((

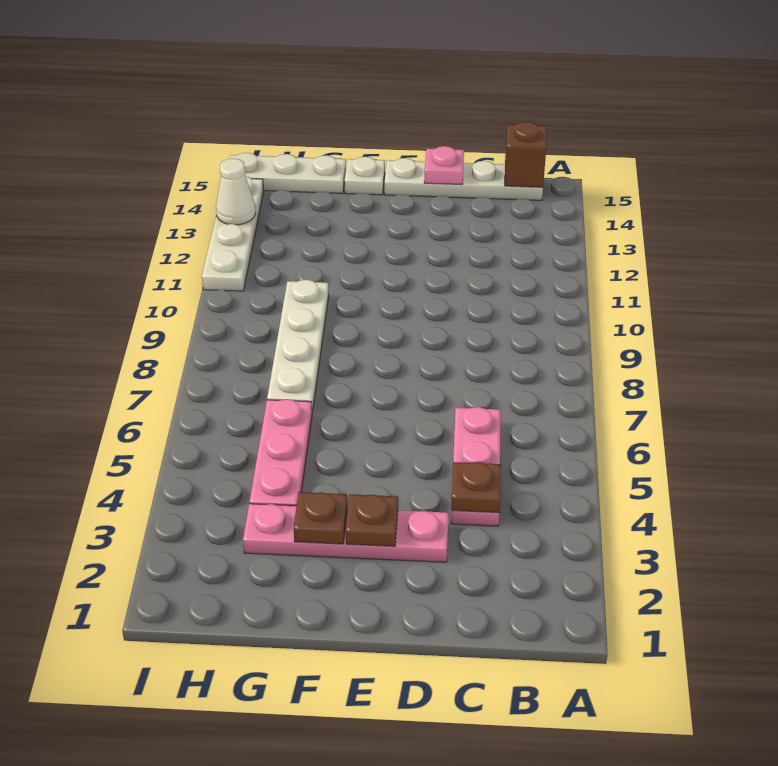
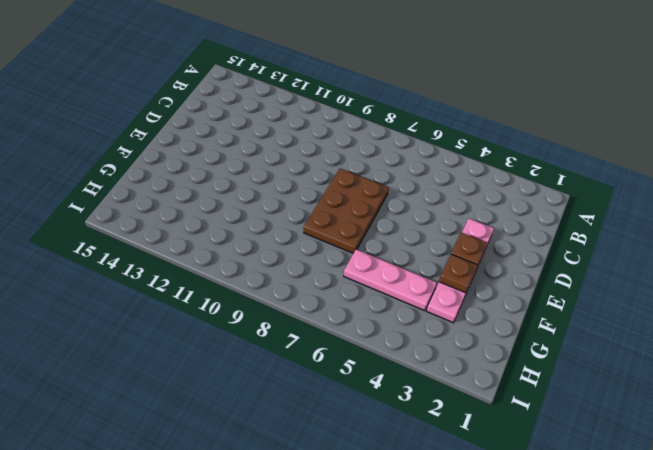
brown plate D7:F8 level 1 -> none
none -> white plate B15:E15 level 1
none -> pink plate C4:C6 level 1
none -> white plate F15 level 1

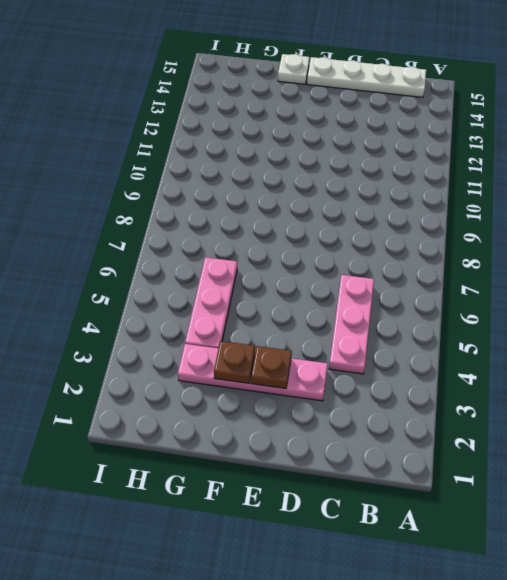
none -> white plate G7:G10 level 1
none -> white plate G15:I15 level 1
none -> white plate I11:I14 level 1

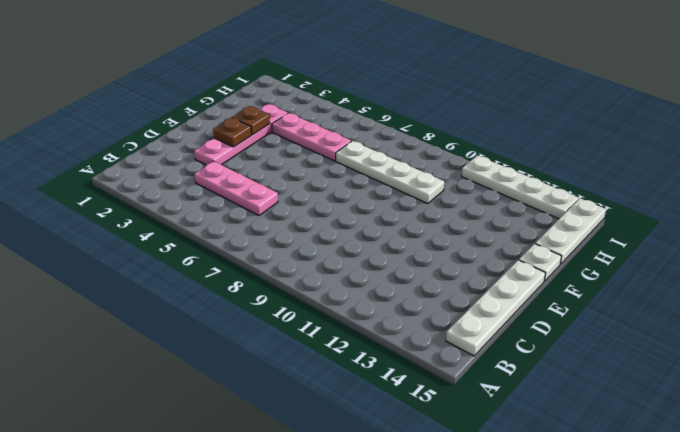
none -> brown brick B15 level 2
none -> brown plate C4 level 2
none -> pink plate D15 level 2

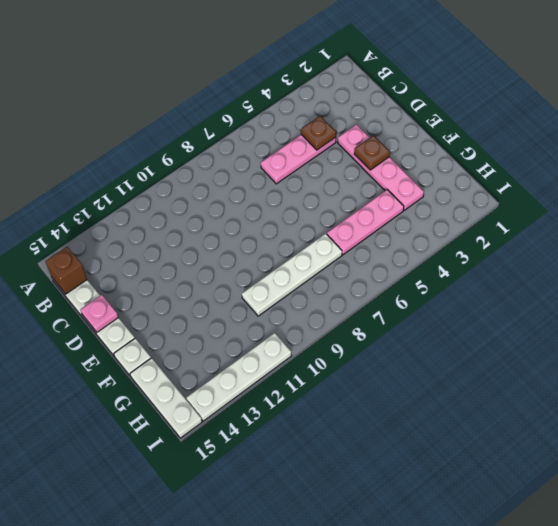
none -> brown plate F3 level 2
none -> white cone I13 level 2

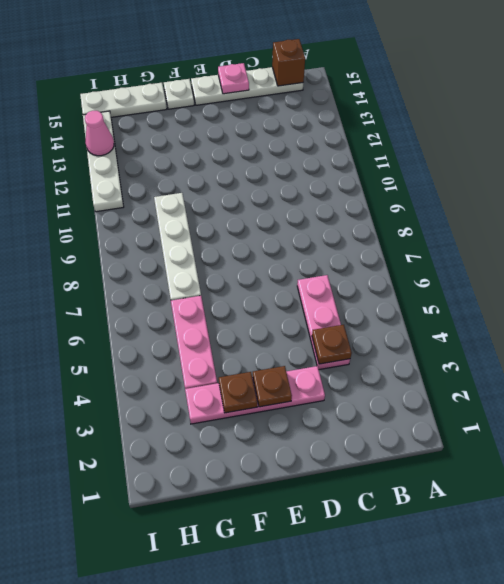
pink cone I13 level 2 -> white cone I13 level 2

))
((

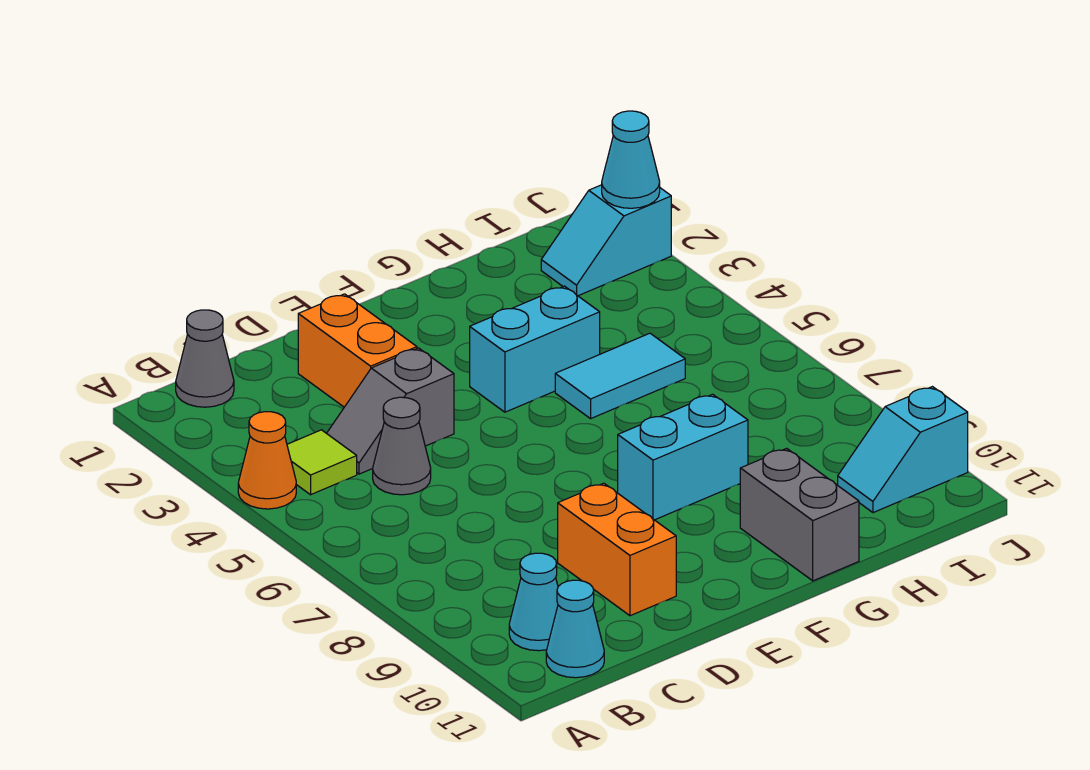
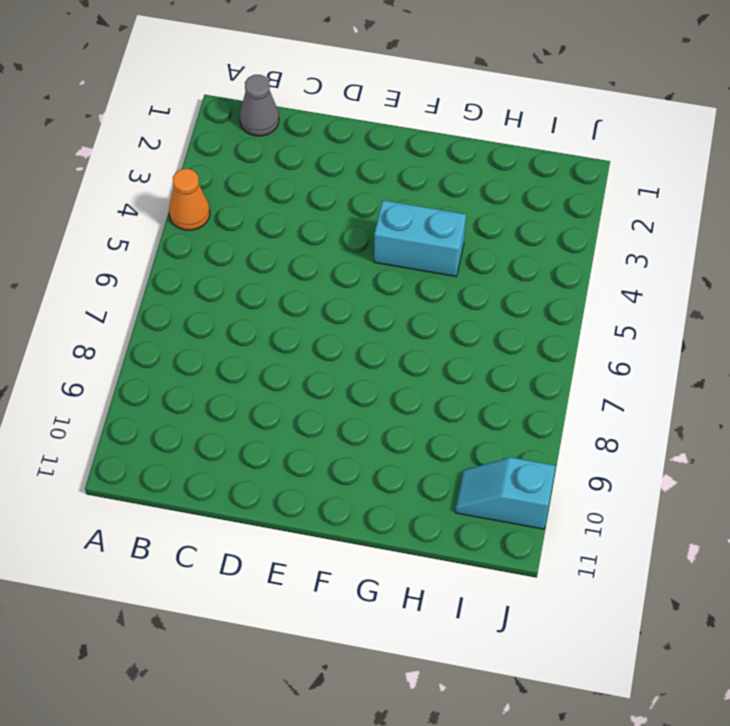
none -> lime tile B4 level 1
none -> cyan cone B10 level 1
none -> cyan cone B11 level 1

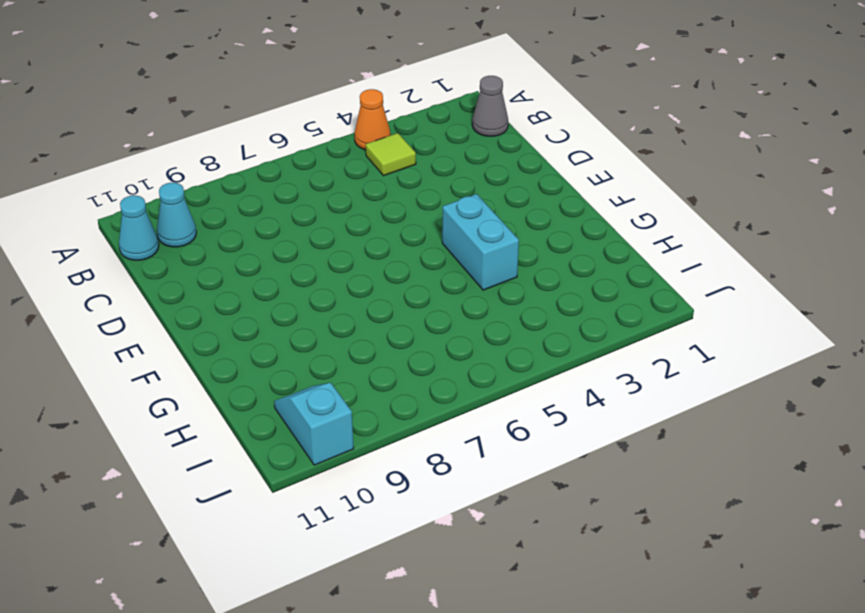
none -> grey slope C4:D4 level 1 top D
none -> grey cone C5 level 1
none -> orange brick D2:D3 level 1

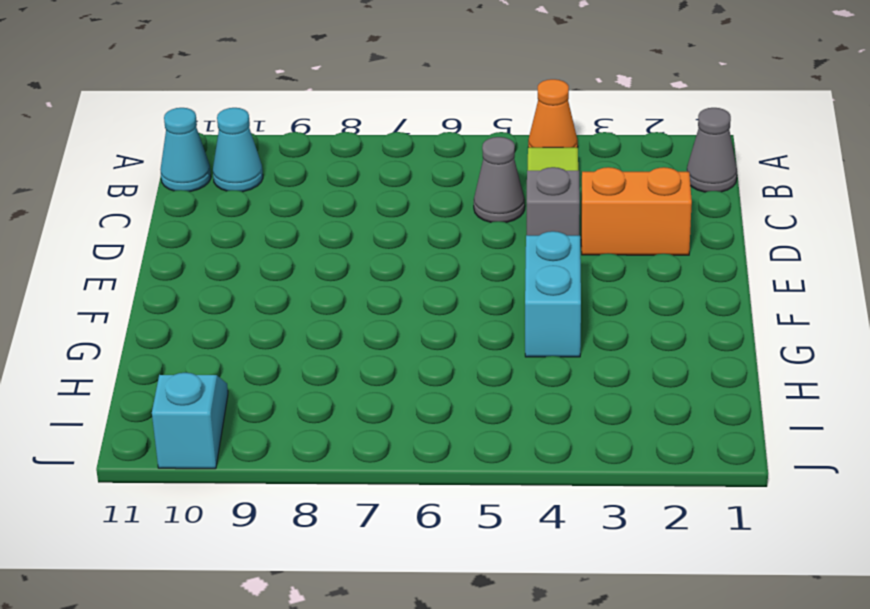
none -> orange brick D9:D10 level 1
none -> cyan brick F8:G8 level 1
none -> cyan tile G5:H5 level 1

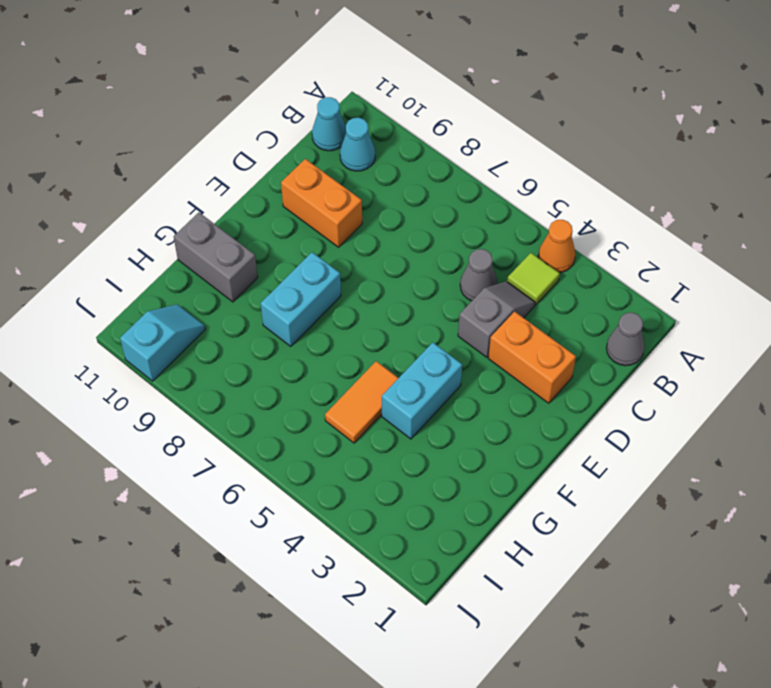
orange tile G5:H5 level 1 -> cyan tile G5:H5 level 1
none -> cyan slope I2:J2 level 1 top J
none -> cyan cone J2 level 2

))

■ Task objective ■
In the records, locate each line holding the string "brick" and copy it.

■ Exercise output ■
none -> brown brick B15 level 2
none -> orange brick D2:D3 level 1
none -> orange brick D9:D10 level 1
none -> cyan brick F8:G8 level 1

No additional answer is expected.